PROBLEM DETAILS: Where a line of the records holds the string "none", copy that line.

EXCERPTED DATA:
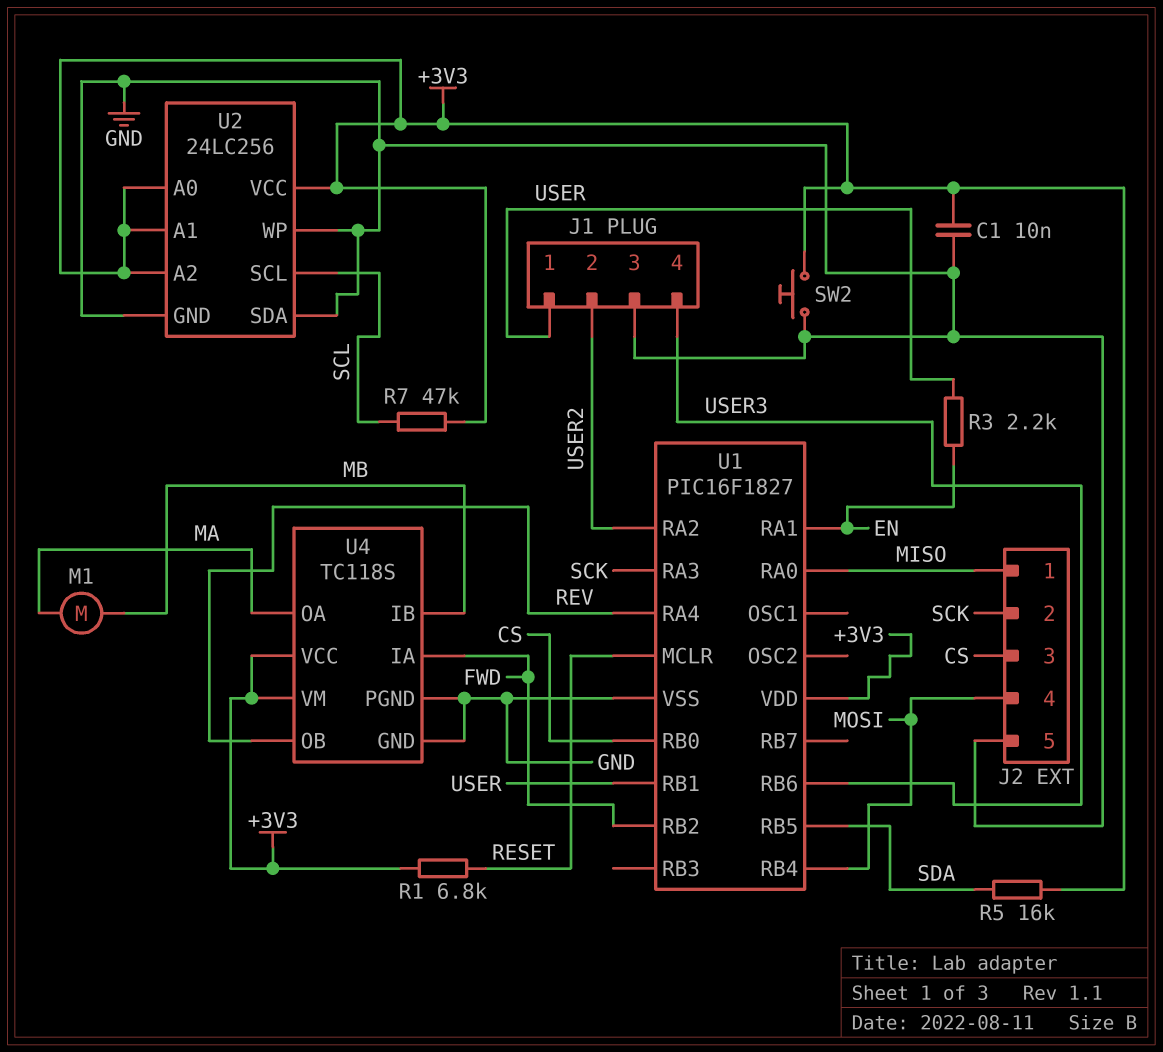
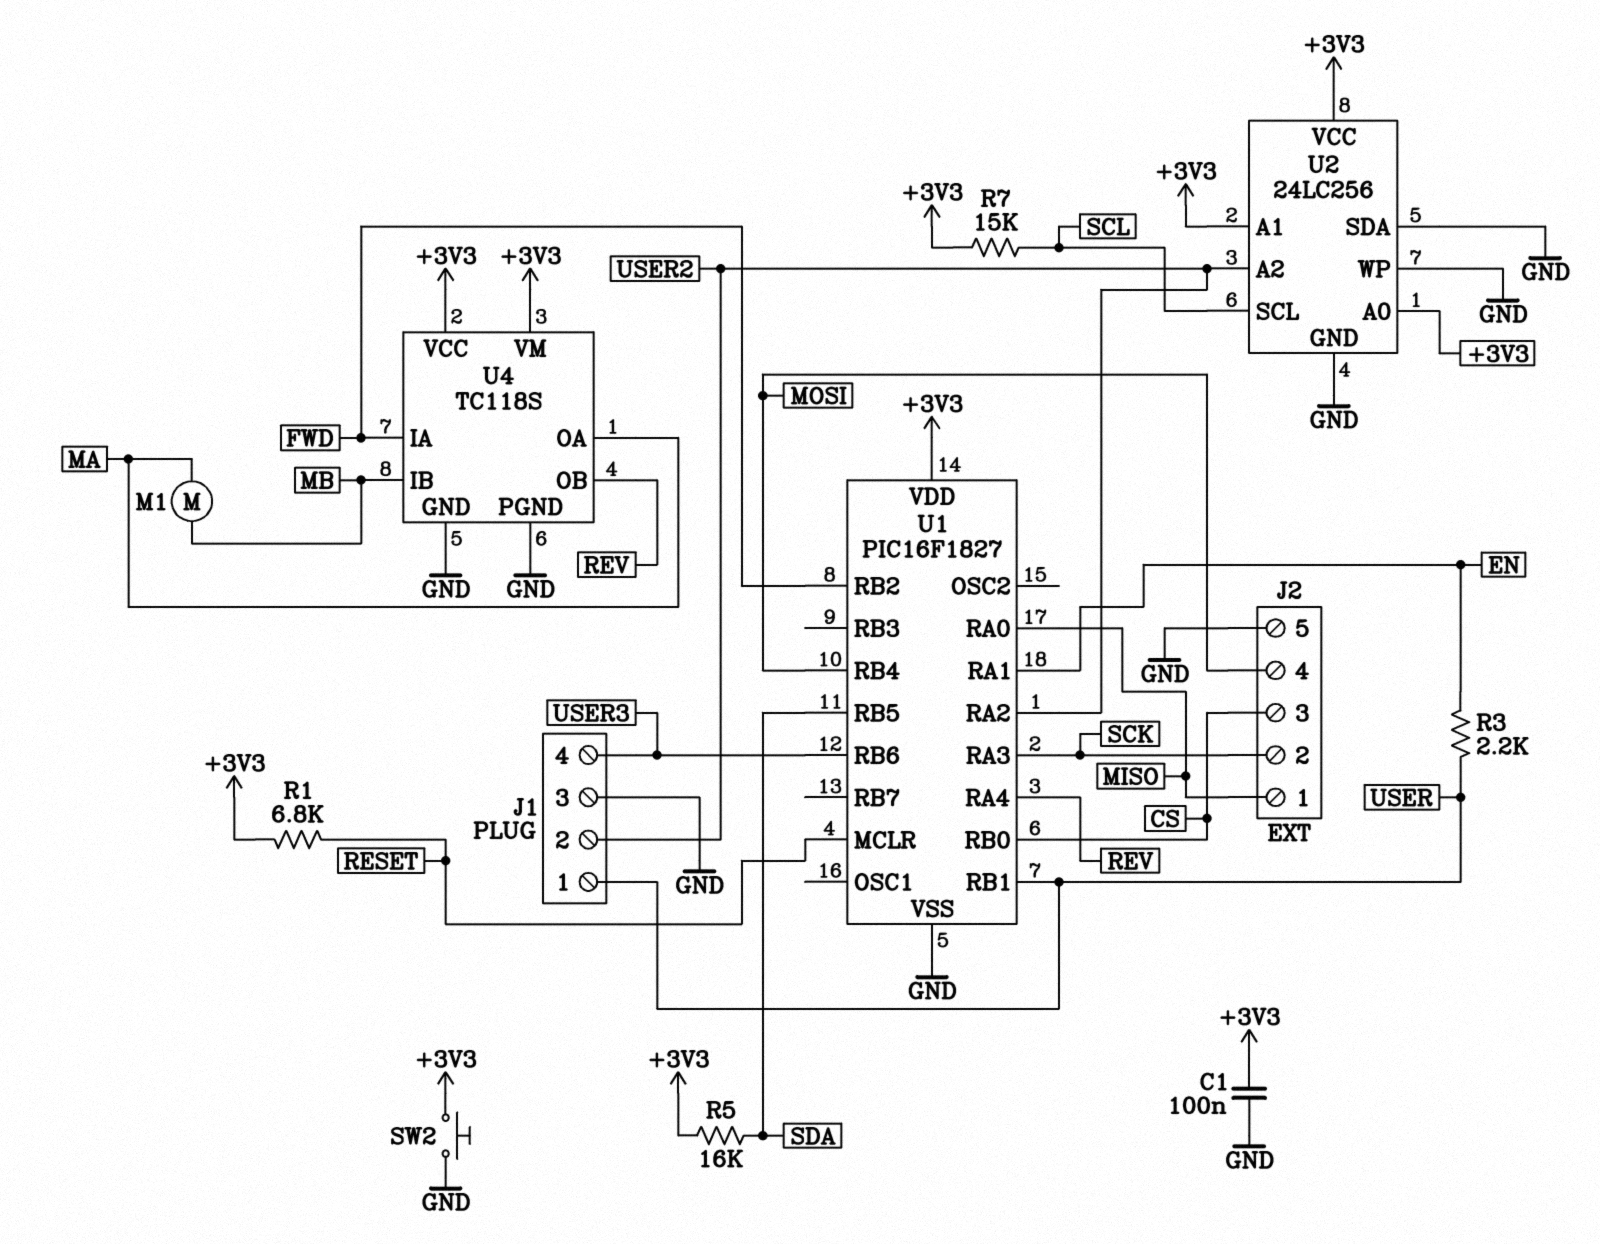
C1: 10nF (+3V3, GND) -> 100nF (+3V3, GND)
R7: 47k (+3V3, SCL) -> 15k (+3V3, SCL)
U2 pin A2: +3V3 -> USER2

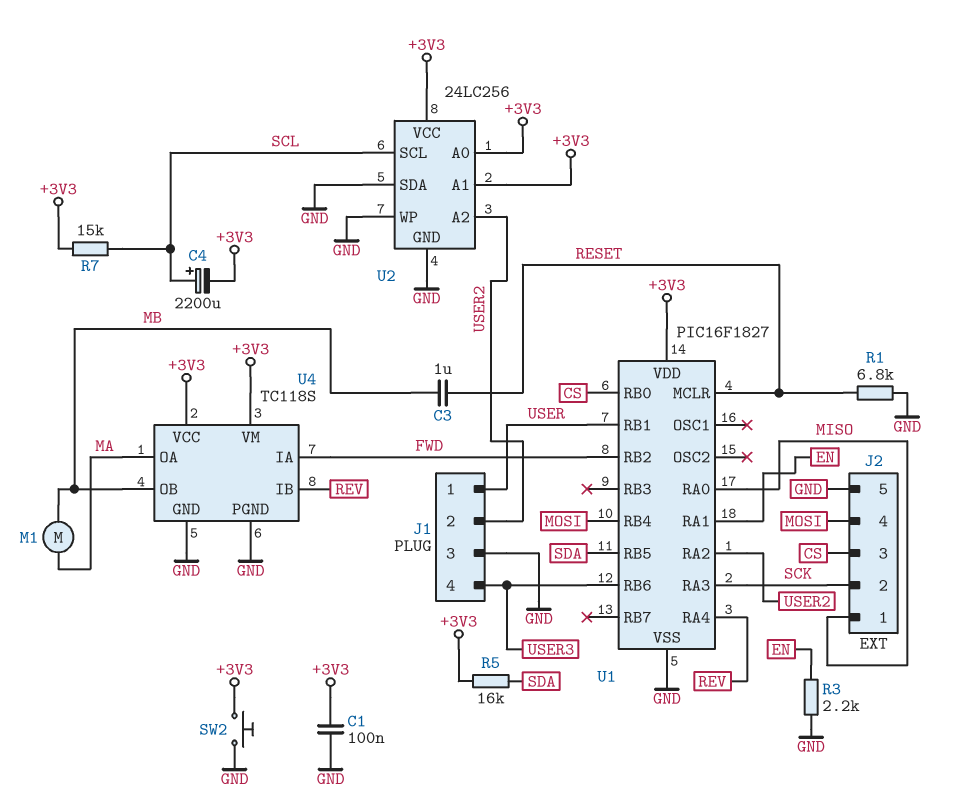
C3: none -> 1uF (MB, RESET)
C4: none -> 2200uF (plus SCL, minus +3V3)
R1: 6.8k (+3V3, RESET) -> 6.8k (GND, RESET)
R3: 2.2k (EN, USER) -> 2.2k (EN, GND)
U4 pin IB: MB -> REV
U4 pin OB: REV -> MB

RESULT:
C3: none -> 1uF (MB, RESET)
C4: none -> 2200uF (plus SCL, minus +3V3)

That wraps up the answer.